- EXERCISE DETAILS
In the listing below, find the line with "yellow triangle: (45, 25)" and the line with "yellow semicircle: (130, 165)". Repeat those two lines and all lines between them exactly.

DATA FOR REVIEW Block Start

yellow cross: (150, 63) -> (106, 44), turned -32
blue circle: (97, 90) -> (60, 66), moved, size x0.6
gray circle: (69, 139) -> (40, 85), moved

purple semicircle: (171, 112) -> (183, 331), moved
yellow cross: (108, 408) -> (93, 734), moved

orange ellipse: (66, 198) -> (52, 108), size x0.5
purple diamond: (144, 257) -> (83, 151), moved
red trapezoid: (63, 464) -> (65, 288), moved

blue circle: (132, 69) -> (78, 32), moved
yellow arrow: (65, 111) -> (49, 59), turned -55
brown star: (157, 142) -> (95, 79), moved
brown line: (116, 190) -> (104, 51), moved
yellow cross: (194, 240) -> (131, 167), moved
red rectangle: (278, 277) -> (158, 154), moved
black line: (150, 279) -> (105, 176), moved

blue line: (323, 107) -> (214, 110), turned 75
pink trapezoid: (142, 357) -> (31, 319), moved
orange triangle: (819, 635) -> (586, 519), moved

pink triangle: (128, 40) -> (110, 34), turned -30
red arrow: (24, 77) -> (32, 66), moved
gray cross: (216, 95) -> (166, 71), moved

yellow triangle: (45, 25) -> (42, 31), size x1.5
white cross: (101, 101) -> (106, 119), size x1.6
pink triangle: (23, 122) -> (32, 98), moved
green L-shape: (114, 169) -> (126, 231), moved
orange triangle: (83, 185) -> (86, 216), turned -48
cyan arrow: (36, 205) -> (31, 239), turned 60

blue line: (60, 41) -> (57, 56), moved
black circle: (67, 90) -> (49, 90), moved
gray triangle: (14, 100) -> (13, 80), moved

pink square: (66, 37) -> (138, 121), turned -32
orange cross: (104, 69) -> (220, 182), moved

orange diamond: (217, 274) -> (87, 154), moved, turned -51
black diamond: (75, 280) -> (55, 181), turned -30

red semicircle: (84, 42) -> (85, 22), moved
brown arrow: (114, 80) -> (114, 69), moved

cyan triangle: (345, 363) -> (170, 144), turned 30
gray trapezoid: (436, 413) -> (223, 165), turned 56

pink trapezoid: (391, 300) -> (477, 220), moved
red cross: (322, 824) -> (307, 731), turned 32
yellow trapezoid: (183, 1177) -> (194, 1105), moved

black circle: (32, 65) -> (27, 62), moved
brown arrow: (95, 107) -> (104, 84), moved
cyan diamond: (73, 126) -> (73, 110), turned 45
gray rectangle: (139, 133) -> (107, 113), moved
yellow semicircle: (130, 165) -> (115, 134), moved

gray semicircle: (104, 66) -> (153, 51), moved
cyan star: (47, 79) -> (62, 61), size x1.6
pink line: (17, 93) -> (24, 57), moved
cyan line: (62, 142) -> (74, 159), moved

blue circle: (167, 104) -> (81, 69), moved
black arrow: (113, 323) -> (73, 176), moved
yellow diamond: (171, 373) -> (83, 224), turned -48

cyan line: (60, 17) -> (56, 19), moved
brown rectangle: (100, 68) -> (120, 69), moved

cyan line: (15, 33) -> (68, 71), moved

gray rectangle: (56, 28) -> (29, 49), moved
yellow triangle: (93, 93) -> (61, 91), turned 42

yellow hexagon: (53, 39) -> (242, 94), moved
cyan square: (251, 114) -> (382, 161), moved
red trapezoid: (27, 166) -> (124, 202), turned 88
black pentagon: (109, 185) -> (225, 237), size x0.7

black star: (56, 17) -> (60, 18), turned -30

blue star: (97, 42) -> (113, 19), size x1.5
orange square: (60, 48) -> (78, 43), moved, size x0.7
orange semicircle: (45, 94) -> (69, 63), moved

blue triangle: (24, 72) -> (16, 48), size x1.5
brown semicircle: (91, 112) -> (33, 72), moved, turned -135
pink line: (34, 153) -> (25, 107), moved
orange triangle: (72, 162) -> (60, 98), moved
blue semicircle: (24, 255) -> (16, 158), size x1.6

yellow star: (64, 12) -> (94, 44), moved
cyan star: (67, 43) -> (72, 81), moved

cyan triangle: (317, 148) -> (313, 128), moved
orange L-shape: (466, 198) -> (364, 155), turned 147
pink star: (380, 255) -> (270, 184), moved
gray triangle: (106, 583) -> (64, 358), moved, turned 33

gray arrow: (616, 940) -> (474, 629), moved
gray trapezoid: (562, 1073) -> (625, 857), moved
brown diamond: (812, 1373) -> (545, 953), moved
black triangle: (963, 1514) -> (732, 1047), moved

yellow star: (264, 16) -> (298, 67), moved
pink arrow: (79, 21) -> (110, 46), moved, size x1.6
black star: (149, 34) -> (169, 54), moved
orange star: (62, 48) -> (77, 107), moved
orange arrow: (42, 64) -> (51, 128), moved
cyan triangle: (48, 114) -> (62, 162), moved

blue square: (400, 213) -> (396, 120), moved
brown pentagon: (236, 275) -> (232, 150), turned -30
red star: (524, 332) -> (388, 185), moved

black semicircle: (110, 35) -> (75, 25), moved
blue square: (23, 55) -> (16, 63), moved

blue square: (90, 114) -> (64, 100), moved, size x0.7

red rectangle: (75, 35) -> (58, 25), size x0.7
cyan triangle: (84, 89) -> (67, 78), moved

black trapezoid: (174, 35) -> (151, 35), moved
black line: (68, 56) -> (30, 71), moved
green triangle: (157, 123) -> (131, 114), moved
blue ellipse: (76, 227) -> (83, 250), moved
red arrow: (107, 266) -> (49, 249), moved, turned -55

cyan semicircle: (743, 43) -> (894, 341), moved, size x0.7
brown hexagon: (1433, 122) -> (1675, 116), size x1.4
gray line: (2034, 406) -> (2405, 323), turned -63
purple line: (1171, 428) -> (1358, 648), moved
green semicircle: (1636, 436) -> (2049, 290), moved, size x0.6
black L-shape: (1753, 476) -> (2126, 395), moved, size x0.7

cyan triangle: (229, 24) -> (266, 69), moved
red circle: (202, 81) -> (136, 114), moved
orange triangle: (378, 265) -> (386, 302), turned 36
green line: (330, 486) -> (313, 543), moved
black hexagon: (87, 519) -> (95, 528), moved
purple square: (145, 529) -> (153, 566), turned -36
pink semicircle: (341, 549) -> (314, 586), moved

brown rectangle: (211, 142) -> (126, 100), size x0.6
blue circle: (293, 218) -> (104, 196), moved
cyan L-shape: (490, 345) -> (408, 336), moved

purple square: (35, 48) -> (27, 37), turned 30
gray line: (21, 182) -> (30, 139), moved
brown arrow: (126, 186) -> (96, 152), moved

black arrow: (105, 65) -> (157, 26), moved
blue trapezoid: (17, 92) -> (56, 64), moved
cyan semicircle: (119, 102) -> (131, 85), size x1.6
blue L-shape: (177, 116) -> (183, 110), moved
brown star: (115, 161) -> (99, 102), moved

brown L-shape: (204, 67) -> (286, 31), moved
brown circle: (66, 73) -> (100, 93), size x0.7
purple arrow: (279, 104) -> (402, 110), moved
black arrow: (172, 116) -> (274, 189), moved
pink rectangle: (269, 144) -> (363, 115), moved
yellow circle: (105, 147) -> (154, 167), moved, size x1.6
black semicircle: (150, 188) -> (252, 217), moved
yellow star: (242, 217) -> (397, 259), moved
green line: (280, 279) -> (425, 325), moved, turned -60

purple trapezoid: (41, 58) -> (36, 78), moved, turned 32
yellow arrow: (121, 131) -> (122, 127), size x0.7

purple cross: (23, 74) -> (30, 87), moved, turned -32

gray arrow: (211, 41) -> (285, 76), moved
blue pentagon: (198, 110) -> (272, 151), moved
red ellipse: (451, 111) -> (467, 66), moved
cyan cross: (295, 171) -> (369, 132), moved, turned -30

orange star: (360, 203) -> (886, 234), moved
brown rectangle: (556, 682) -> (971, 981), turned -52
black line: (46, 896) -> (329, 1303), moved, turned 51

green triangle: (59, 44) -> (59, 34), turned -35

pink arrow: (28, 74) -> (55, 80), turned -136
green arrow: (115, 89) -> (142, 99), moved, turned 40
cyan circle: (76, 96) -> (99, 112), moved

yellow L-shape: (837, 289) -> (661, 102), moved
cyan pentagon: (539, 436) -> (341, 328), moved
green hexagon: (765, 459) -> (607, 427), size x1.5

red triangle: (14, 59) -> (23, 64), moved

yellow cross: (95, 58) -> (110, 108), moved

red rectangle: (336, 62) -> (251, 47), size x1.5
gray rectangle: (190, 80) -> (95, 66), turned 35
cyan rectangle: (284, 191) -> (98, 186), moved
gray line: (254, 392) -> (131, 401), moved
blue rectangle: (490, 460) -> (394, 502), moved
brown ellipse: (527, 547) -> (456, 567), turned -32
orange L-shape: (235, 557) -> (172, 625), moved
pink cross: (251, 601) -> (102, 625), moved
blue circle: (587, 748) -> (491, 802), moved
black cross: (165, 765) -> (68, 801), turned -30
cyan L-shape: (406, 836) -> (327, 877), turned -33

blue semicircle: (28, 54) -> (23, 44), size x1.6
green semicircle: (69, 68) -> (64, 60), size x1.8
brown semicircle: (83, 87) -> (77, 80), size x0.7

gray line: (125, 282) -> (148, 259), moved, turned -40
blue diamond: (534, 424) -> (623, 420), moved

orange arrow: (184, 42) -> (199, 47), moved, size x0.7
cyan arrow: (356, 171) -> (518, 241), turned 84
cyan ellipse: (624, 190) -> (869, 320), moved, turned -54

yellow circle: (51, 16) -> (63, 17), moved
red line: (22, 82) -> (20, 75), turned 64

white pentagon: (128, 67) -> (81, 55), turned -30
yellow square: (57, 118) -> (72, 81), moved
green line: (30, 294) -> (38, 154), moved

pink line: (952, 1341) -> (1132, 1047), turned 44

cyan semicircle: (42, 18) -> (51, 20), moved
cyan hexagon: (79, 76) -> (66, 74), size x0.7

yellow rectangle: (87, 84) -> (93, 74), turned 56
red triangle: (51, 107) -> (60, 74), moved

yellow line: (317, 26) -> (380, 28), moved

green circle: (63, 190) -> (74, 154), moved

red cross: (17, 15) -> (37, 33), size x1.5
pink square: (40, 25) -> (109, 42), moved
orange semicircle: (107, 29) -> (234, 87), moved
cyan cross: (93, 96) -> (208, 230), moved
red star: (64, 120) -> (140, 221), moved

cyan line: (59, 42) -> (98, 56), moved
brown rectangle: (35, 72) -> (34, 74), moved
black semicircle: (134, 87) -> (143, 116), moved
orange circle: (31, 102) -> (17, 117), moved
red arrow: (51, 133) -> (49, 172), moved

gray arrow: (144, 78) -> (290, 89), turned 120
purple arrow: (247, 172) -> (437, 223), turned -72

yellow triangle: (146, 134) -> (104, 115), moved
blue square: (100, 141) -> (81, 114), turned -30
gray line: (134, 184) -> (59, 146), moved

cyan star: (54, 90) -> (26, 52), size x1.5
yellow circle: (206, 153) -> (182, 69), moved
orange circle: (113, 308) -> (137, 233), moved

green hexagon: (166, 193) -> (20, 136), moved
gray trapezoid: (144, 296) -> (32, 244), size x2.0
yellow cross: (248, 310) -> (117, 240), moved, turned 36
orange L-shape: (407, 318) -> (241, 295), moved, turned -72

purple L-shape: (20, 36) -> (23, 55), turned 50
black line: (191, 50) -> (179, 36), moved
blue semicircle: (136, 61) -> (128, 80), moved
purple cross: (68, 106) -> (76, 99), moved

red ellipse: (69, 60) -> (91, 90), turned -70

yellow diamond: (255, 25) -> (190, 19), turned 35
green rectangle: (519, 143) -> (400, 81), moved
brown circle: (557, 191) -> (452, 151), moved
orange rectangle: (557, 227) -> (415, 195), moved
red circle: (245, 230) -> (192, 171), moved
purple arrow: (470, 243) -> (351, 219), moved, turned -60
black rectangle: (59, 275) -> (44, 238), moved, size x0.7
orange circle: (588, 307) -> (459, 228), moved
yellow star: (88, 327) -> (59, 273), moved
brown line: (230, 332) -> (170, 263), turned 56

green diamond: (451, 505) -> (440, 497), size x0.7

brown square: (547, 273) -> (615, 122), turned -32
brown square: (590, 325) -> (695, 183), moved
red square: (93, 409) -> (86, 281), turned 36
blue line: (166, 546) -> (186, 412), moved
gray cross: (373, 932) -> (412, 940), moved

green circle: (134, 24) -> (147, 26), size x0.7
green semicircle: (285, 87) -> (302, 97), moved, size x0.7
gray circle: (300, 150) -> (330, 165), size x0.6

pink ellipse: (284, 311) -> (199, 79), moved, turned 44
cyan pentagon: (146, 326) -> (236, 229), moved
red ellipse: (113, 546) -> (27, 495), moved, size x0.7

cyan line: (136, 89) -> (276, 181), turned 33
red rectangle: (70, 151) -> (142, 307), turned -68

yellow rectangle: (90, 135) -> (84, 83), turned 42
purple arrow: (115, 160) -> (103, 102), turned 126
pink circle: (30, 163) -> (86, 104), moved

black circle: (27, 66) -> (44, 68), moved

DATA FOR REVIEW Block End

- RESULT
yellow triangle: (45, 25) -> (42, 31), size x1.5
white cross: (101, 101) -> (106, 119), size x1.6
pink triangle: (23, 122) -> (32, 98), moved
green L-shape: (114, 169) -> (126, 231), moved
orange triangle: (83, 185) -> (86, 216), turned -48
cyan arrow: (36, 205) -> (31, 239), turned 60

blue line: (60, 41) -> (57, 56), moved
black circle: (67, 90) -> (49, 90), moved
gray triangle: (14, 100) -> (13, 80), moved

pink square: (66, 37) -> (138, 121), turned -32
orange cross: (104, 69) -> (220, 182), moved

orange diamond: (217, 274) -> (87, 154), moved, turned -51
black diamond: (75, 280) -> (55, 181), turned -30

red semicircle: (84, 42) -> (85, 22), moved
brown arrow: (114, 80) -> (114, 69), moved

cyan triangle: (345, 363) -> (170, 144), turned 30
gray trapezoid: (436, 413) -> (223, 165), turned 56

pink trapezoid: (391, 300) -> (477, 220), moved
red cross: (322, 824) -> (307, 731), turned 32
yellow trapezoid: (183, 1177) -> (194, 1105), moved

black circle: (32, 65) -> (27, 62), moved
brown arrow: (95, 107) -> (104, 84), moved
cyan diamond: (73, 126) -> (73, 110), turned 45
gray rectangle: (139, 133) -> (107, 113), moved
yellow semicircle: (130, 165) -> (115, 134), moved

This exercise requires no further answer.